_Objective:_
Rewrite the listing with every "dial" changed to "face", leaving everything else the same.

_Data:_
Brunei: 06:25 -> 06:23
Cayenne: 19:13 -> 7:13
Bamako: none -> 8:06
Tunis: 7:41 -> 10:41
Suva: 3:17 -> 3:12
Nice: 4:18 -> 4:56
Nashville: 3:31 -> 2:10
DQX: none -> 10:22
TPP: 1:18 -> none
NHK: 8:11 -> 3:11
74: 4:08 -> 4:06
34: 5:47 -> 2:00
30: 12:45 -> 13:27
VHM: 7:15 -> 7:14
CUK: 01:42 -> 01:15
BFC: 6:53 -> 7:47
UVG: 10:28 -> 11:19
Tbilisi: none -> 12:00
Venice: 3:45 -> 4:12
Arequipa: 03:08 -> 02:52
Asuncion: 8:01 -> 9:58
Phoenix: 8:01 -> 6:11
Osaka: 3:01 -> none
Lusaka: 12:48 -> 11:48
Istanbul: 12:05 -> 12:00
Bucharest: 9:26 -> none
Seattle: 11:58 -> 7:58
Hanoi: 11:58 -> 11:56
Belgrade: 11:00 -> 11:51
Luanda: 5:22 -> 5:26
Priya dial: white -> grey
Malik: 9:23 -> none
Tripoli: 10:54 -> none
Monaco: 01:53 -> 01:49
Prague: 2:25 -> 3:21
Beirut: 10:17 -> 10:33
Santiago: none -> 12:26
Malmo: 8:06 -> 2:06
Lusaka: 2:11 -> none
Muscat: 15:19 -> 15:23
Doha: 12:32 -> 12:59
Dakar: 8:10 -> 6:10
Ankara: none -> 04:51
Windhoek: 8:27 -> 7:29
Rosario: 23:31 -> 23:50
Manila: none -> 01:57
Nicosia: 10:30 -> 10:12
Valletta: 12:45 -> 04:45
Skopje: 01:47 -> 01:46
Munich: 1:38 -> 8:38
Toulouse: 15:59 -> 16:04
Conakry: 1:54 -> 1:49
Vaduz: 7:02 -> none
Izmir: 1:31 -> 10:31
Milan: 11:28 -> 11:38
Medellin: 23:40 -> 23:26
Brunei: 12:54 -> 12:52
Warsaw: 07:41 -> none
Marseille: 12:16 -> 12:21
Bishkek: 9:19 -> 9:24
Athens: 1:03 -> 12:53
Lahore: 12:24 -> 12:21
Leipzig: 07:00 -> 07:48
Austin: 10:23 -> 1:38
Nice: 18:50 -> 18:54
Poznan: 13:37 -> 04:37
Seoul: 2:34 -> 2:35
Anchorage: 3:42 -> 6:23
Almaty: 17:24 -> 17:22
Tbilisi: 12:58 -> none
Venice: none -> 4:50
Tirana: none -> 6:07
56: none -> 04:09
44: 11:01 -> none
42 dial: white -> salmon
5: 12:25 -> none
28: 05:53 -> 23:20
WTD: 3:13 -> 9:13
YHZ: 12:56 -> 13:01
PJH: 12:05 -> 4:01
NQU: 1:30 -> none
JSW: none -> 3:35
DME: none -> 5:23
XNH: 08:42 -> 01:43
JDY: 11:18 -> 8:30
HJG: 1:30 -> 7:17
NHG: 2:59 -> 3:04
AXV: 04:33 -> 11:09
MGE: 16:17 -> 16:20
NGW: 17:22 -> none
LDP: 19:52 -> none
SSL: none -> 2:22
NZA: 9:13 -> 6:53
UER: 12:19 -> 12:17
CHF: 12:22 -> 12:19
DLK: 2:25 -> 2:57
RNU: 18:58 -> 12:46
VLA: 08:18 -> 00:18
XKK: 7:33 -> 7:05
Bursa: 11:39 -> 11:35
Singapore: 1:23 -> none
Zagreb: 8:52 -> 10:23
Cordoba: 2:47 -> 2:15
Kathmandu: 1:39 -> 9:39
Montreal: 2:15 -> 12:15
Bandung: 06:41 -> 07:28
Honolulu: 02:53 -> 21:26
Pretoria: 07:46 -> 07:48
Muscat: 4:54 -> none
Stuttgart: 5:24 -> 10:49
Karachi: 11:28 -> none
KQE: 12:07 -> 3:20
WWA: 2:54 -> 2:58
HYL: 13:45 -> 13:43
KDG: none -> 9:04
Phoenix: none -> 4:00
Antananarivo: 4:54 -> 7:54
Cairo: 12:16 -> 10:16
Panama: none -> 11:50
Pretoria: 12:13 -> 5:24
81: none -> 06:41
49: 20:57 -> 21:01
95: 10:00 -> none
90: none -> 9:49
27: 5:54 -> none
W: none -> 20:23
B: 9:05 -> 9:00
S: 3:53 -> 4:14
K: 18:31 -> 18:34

_Output below:_
Brunei: 06:25 -> 06:23
Cayenne: 19:13 -> 7:13
Bamako: none -> 8:06
Tunis: 7:41 -> 10:41
Suva: 3:17 -> 3:12
Nice: 4:18 -> 4:56
Nashville: 3:31 -> 2:10
DQX: none -> 10:22
TPP: 1:18 -> none
NHK: 8:11 -> 3:11
74: 4:08 -> 4:06
34: 5:47 -> 2:00
30: 12:45 -> 13:27
VHM: 7:15 -> 7:14
CUK: 01:42 -> 01:15
BFC: 6:53 -> 7:47
UVG: 10:28 -> 11:19
Tbilisi: none -> 12:00
Venice: 3:45 -> 4:12
Arequipa: 03:08 -> 02:52
Asuncion: 8:01 -> 9:58
Phoenix: 8:01 -> 6:11
Osaka: 3:01 -> none
Lusaka: 12:48 -> 11:48
Istanbul: 12:05 -> 12:00
Bucharest: 9:26 -> none
Seattle: 11:58 -> 7:58
Hanoi: 11:58 -> 11:56
Belgrade: 11:00 -> 11:51
Luanda: 5:22 -> 5:26
Priya face: white -> grey
Malik: 9:23 -> none
Tripoli: 10:54 -> none
Monaco: 01:53 -> 01:49
Prague: 2:25 -> 3:21
Beirut: 10:17 -> 10:33
Santiago: none -> 12:26
Malmo: 8:06 -> 2:06
Lusaka: 2:11 -> none
Muscat: 15:19 -> 15:23
Doha: 12:32 -> 12:59
Dakar: 8:10 -> 6:10
Ankara: none -> 04:51
Windhoek: 8:27 -> 7:29
Rosario: 23:31 -> 23:50
Manila: none -> 01:57
Nicosia: 10:30 -> 10:12
Valletta: 12:45 -> 04:45
Skopje: 01:47 -> 01:46
Munich: 1:38 -> 8:38
Toulouse: 15:59 -> 16:04
Conakry: 1:54 -> 1:49
Vaduz: 7:02 -> none
Izmir: 1:31 -> 10:31
Milan: 11:28 -> 11:38
Medellin: 23:40 -> 23:26
Brunei: 12:54 -> 12:52
Warsaw: 07:41 -> none
Marseille: 12:16 -> 12:21
Bishkek: 9:19 -> 9:24
Athens: 1:03 -> 12:53
Lahore: 12:24 -> 12:21
Leipzig: 07:00 -> 07:48
Austin: 10:23 -> 1:38
Nice: 18:50 -> 18:54
Poznan: 13:37 -> 04:37
Seoul: 2:34 -> 2:35
Anchorage: 3:42 -> 6:23
Almaty: 17:24 -> 17:22
Tbilisi: 12:58 -> none
Venice: none -> 4:50
Tirana: none -> 6:07
56: none -> 04:09
44: 11:01 -> none
42 face: white -> salmon
5: 12:25 -> none
28: 05:53 -> 23:20
WTD: 3:13 -> 9:13
YHZ: 12:56 -> 13:01
PJH: 12:05 -> 4:01
NQU: 1:30 -> none
JSW: none -> 3:35
DME: none -> 5:23
XNH: 08:42 -> 01:43
JDY: 11:18 -> 8:30
HJG: 1:30 -> 7:17
NHG: 2:59 -> 3:04
AXV: 04:33 -> 11:09
MGE: 16:17 -> 16:20
NGW: 17:22 -> none
LDP: 19:52 -> none
SSL: none -> 2:22
NZA: 9:13 -> 6:53
UER: 12:19 -> 12:17
CHF: 12:22 -> 12:19
DLK: 2:25 -> 2:57
RNU: 18:58 -> 12:46
VLA: 08:18 -> 00:18
XKK: 7:33 -> 7:05
Bursa: 11:39 -> 11:35
Singapore: 1:23 -> none
Zagreb: 8:52 -> 10:23
Cordoba: 2:47 -> 2:15
Kathmandu: 1:39 -> 9:39
Montreal: 2:15 -> 12:15
Bandung: 06:41 -> 07:28
Honolulu: 02:53 -> 21:26
Pretoria: 07:46 -> 07:48
Muscat: 4:54 -> none
Stuttgart: 5:24 -> 10:49
Karachi: 11:28 -> none
KQE: 12:07 -> 3:20
WWA: 2:54 -> 2:58
HYL: 13:45 -> 13:43
KDG: none -> 9:04
Phoenix: none -> 4:00
Antananarivo: 4:54 -> 7:54
Cairo: 12:16 -> 10:16
Panama: none -> 11:50
Pretoria: 12:13 -> 5:24
81: none -> 06:41
49: 20:57 -> 21:01
95: 10:00 -> none
90: none -> 9:49
27: 5:54 -> none
W: none -> 20:23
B: 9:05 -> 9:00
S: 3:53 -> 4:14
K: 18:31 -> 18:34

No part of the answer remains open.